§ **YOUR GOAL**
In the entries that follow, find the line containing "green capsule: 1 -> 2"; from there, copy every line exactly through the line containing "yellow pyramid: 0 -> 4".
** RECORDS FOR THE TASK follows **
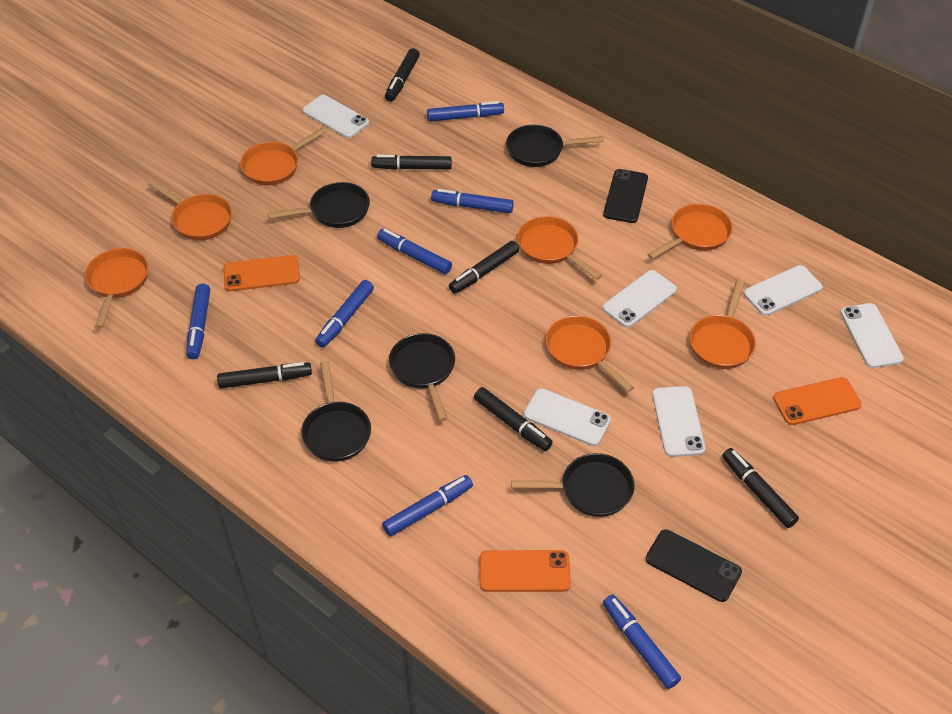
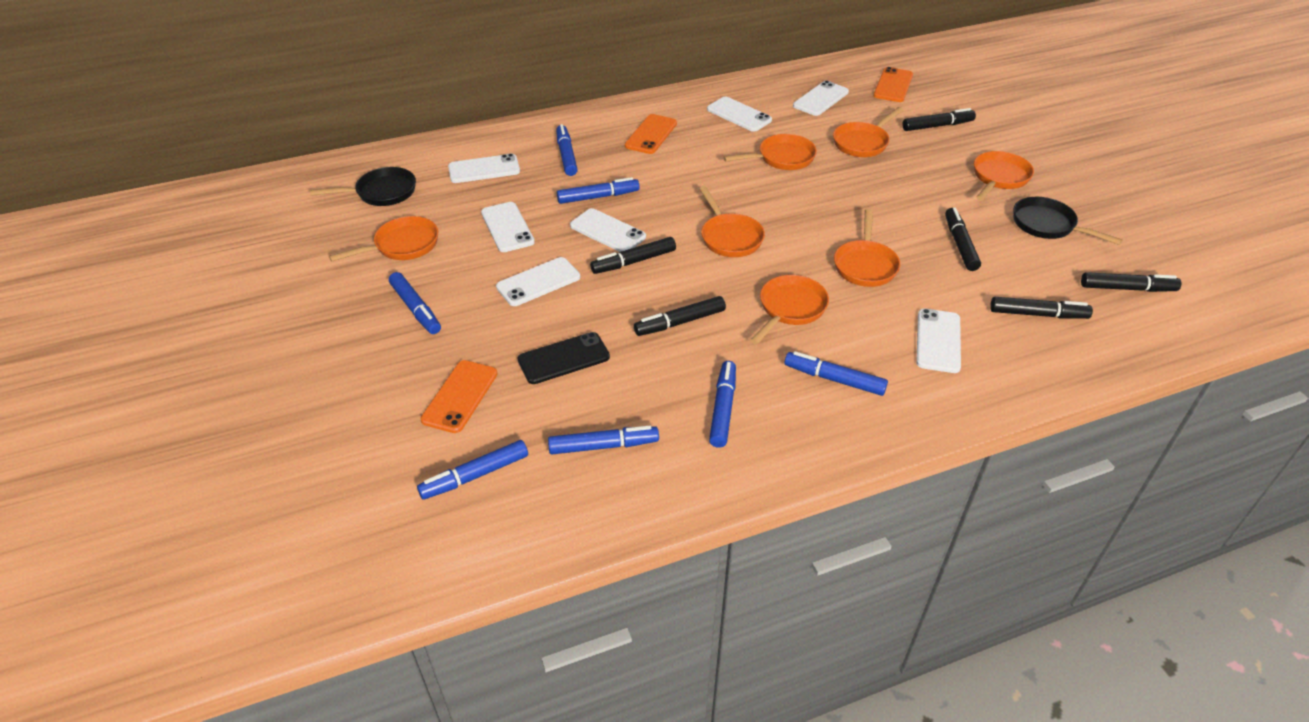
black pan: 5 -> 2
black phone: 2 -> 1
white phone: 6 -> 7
** End of RECORDS FOR THE TASK **
** RECORDS FOR THE TASK follows **
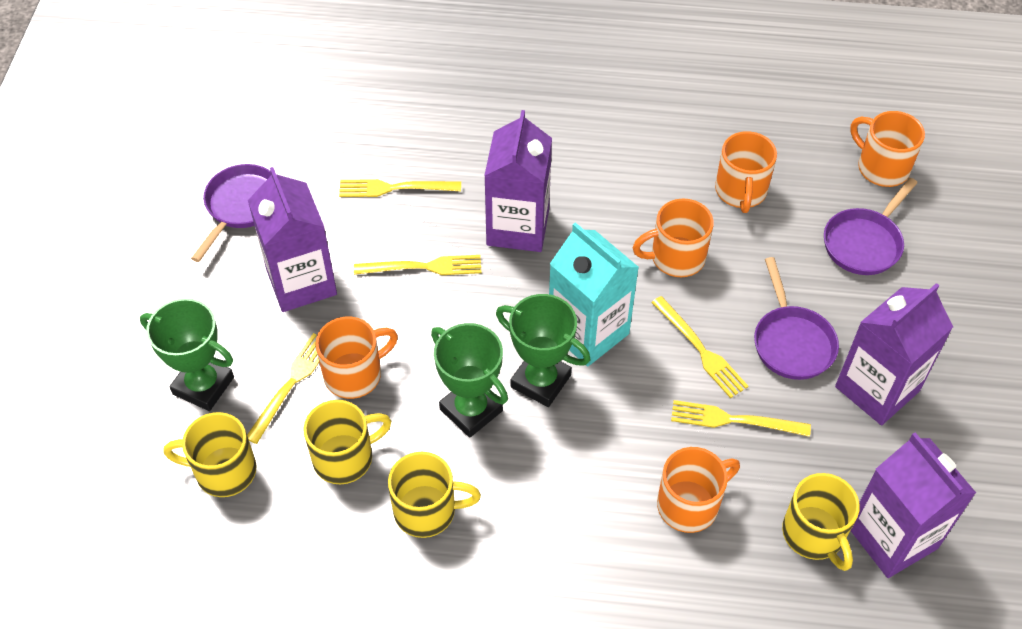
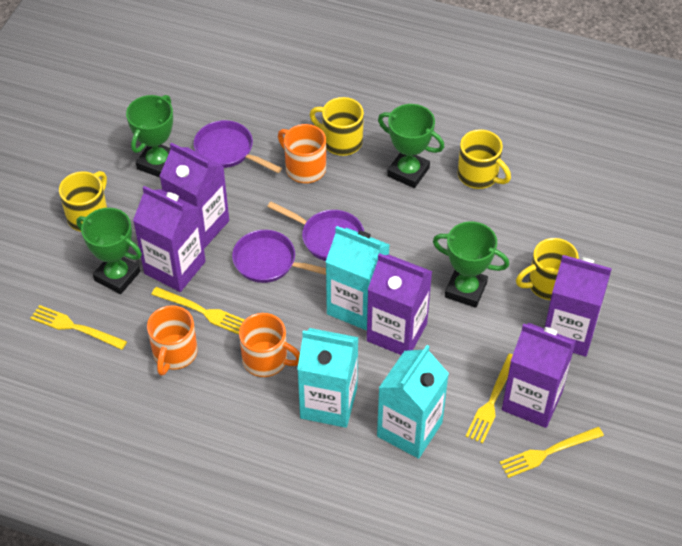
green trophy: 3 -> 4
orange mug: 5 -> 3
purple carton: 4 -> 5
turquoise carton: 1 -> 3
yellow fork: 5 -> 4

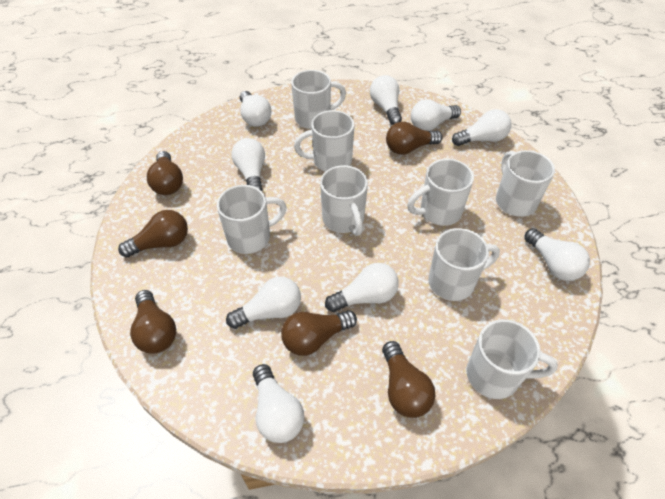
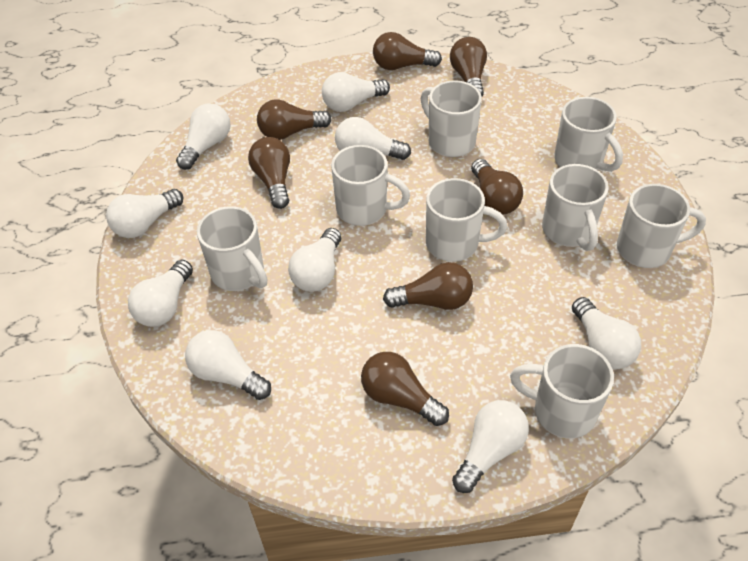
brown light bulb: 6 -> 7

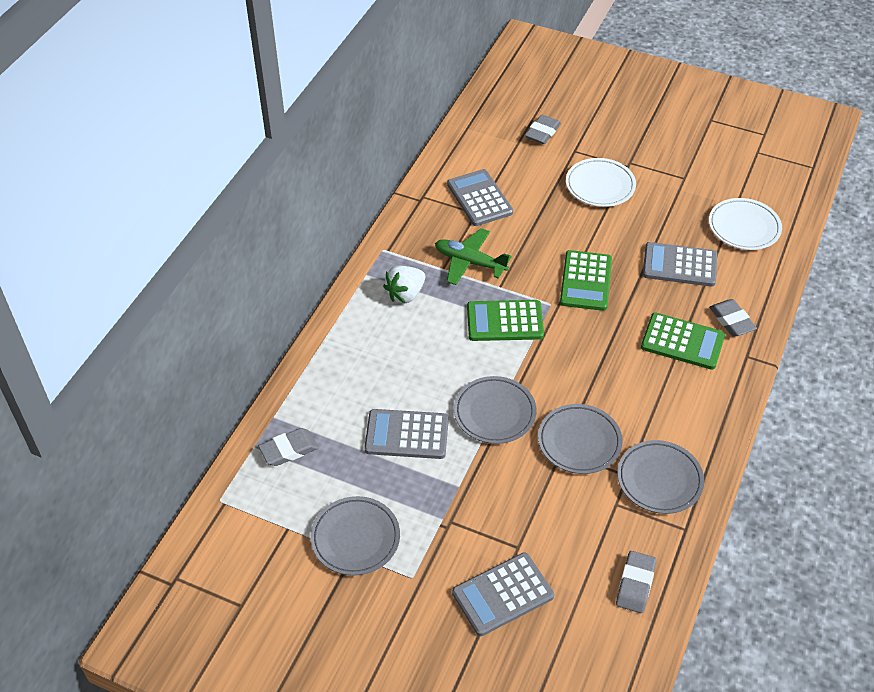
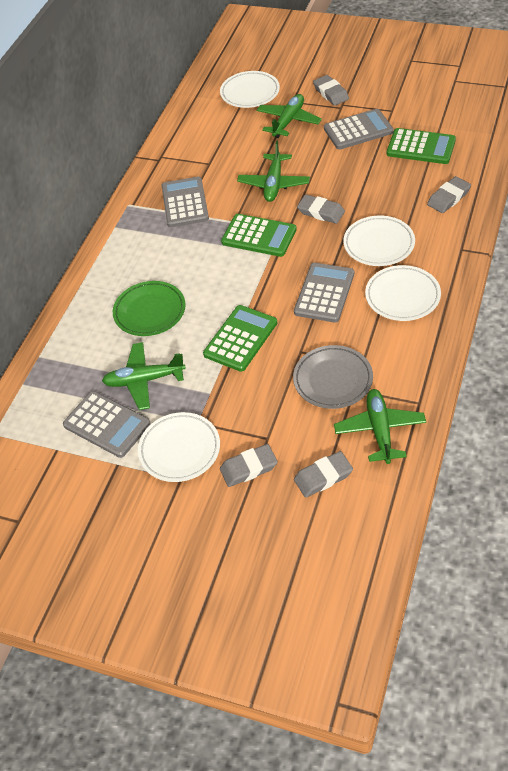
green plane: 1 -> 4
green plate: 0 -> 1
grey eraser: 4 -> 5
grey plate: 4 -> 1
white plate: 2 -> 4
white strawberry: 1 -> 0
** End of RECORDS FOR THE TASK **
** RECORDS FOR THE TASK follows **
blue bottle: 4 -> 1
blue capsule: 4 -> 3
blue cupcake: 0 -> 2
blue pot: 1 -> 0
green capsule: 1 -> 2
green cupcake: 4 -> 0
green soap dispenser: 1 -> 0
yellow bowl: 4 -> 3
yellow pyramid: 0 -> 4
** End of RECORDS FOR THE TASK **
§ **RESPONSE TO THIS TASK**
green capsule: 1 -> 2
green cupcake: 4 -> 0
green soap dispenser: 1 -> 0
yellow bowl: 4 -> 3
yellow pyramid: 0 -> 4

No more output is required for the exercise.